■ **What you will do**
Go through the records below and return each line that has "white" in it.

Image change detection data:

══════════════════════════════

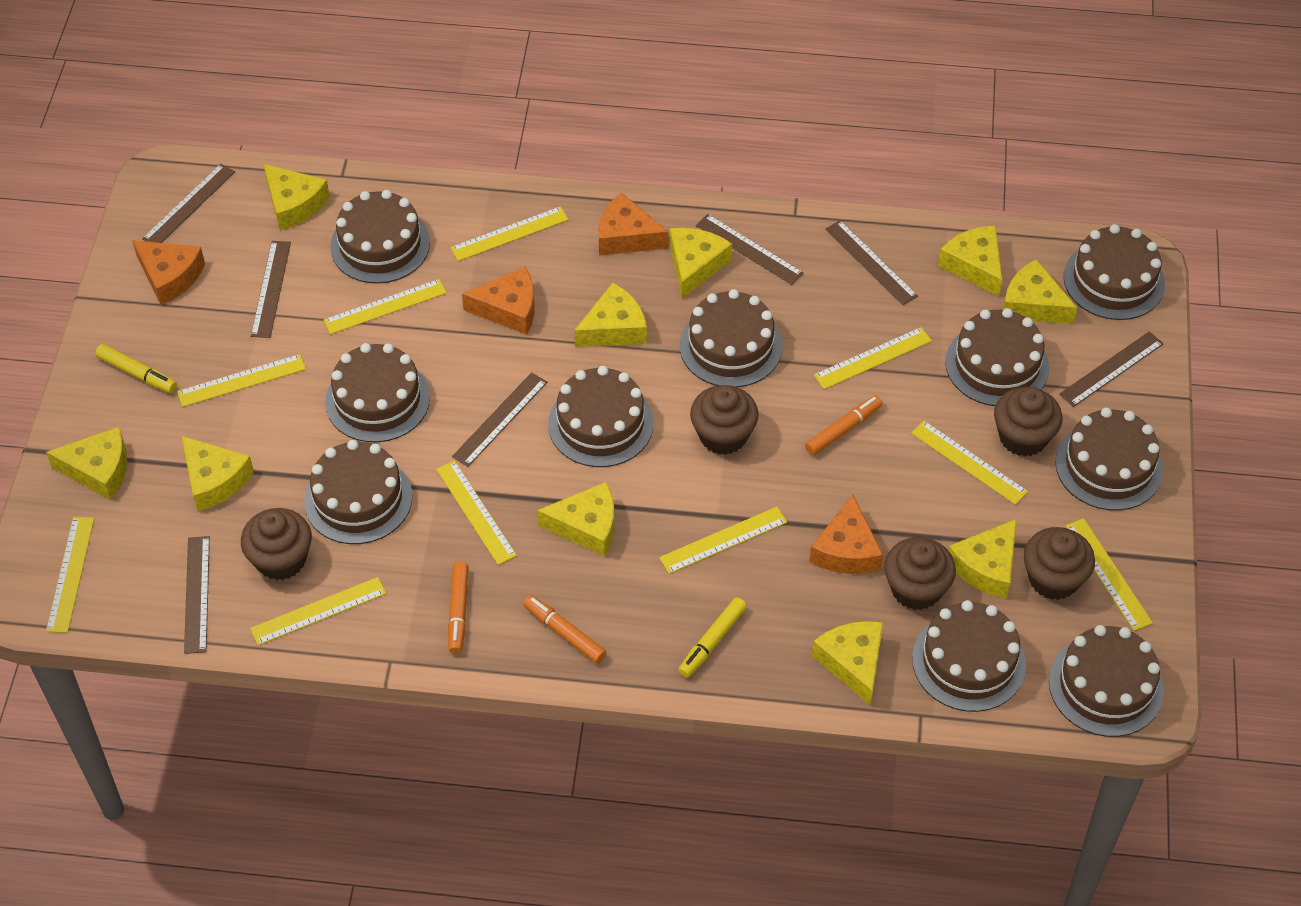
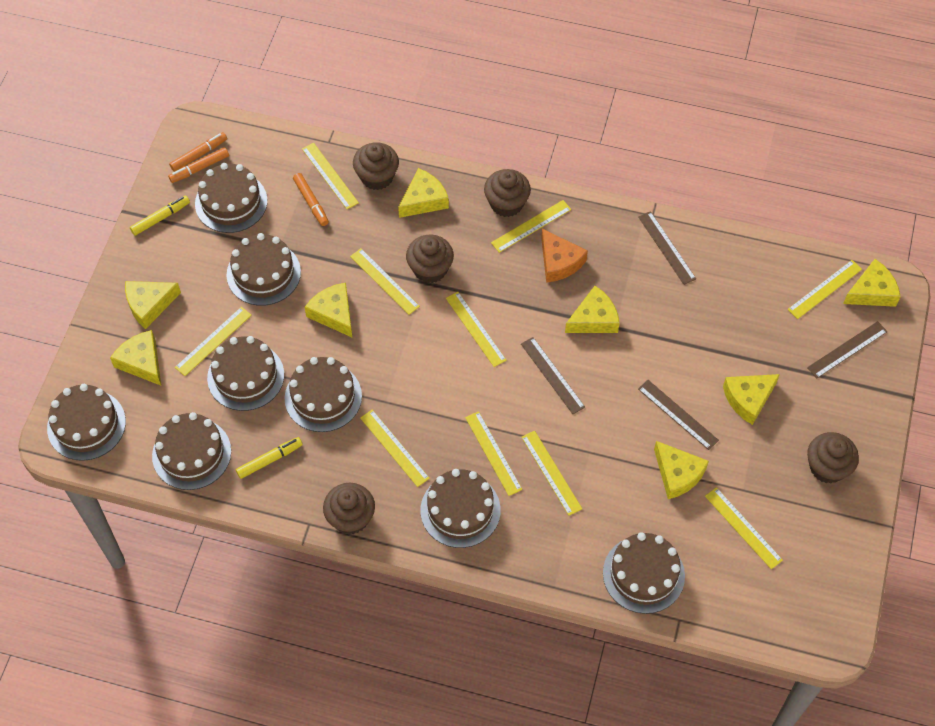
brown cake: 10 -> 8
brown ruler: 7 -> 4
orange cheese: 4 -> 1
yellow cheese: 10 -> 8

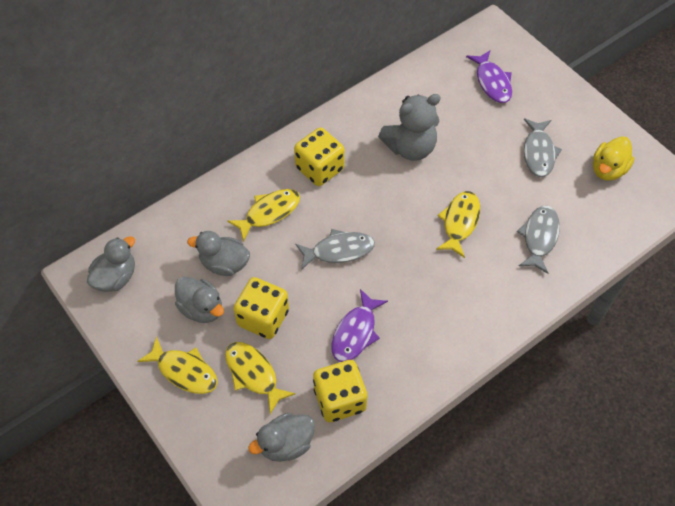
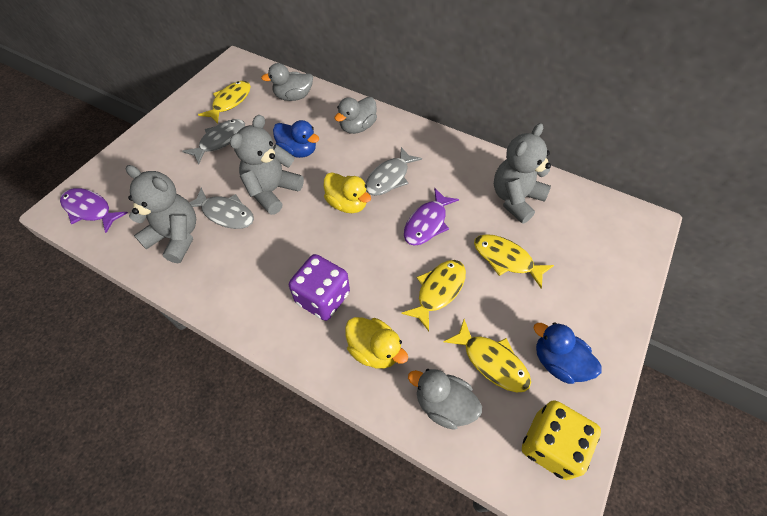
blue duck: 0 -> 2
grey duck: 4 -> 3
grey teddy bear: 1 -> 3
purple dice: 0 -> 1
yellow dice: 3 -> 1
yellow duck: 1 -> 2

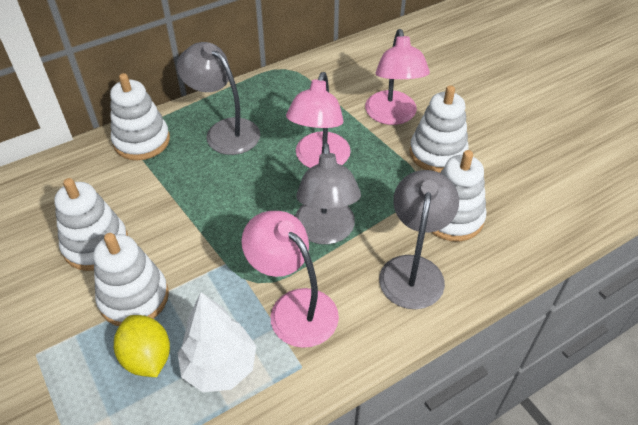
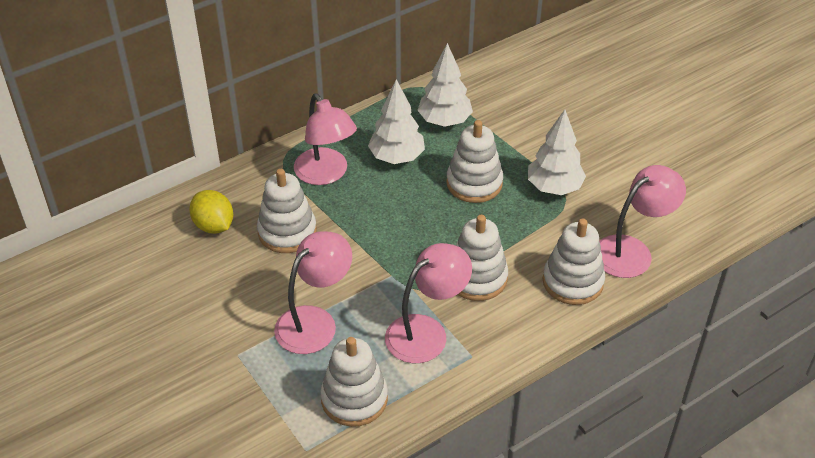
grey lamp: 3 -> 0
pink lamp: 3 -> 4
white tree: 1 -> 3

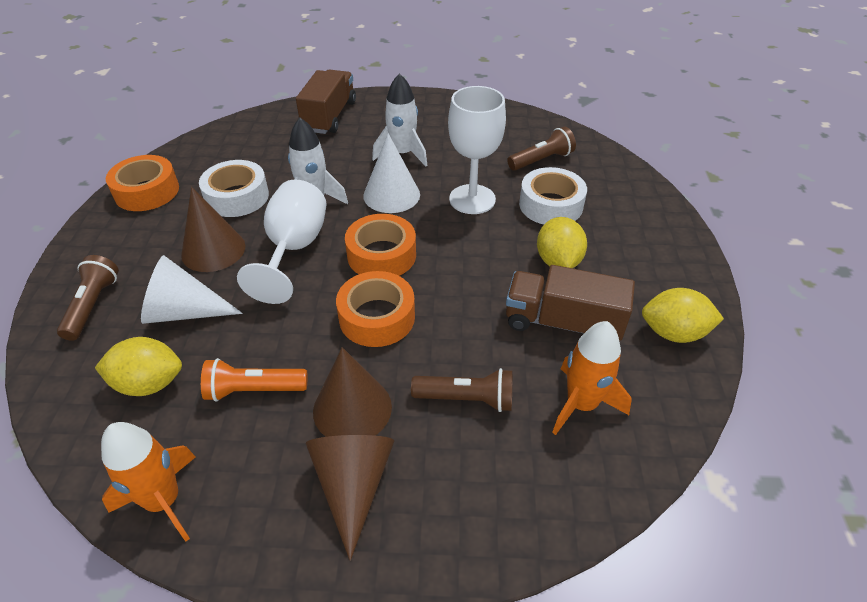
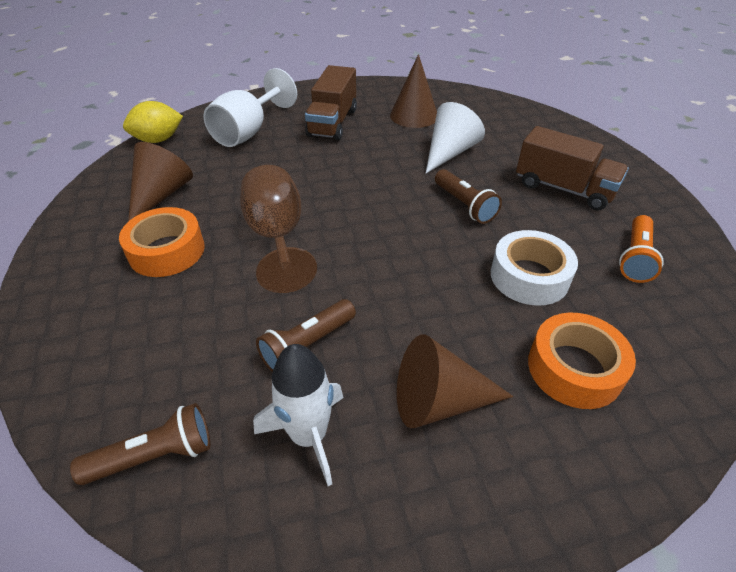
brown goblet: 0 -> 1
orange rocket: 2 -> 0
orange tape: 3 -> 2
white cone: 2 -> 1
white goblet: 2 -> 1
white rocket: 2 -> 1
white tape: 2 -> 1
yellow lemon: 3 -> 1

══════════════════════════════

■ **Solution to this exercise**
white tree: 1 -> 3
white cone: 2 -> 1
white goblet: 2 -> 1
white rocket: 2 -> 1
white tape: 2 -> 1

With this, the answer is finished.